• Scene images with change listings:
=== Begin Enclosure ===

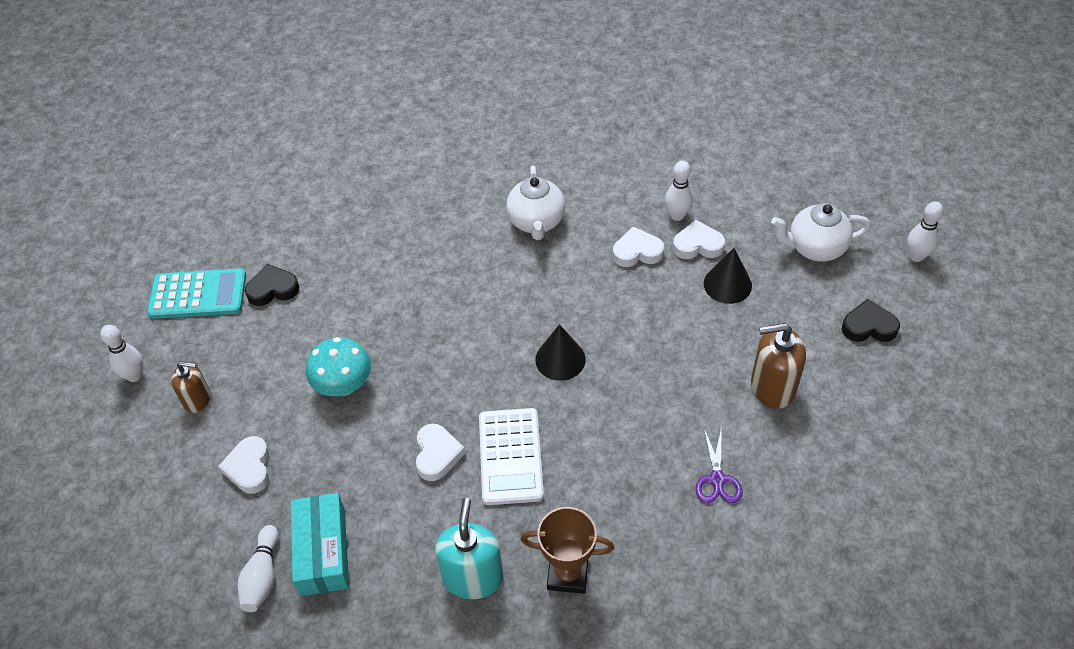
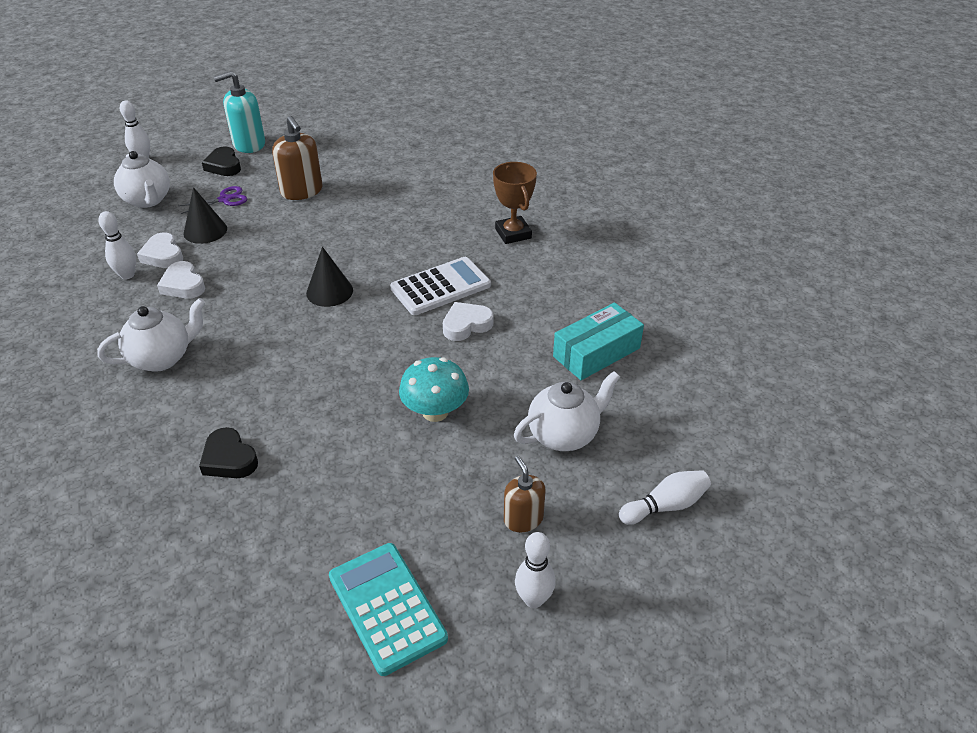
camera: 120 degrees left, 10 degrees down
(249, 468) = (564, 435): white heart -> white teapot
(262, 576) = (645, 376): white bowling pin -> white bowling pin (665, 506)
(273, 289) = (343, 533): black heart -> black heart (229, 459)
(473, 577) = (550, 272): turquoise soap dispenser -> turquoise soap dispenser (249, 144)
(717, 479) = (395, 195): purple scissors -> purple scissors (225, 199)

=== End Enclosure ===

• WHAT TO PRODUCE:
Extract exactly the lines between the line containing "(273, 289) = (343, 533): black" and the end of the data, including both.

• EXERCISE OUTPUT:
(273, 289) = (343, 533): black heart -> black heart (229, 459)
(473, 577) = (550, 272): turquoise soap dispenser -> turquoise soap dispenser (249, 144)
(717, 479) = (395, 195): purple scissors -> purple scissors (225, 199)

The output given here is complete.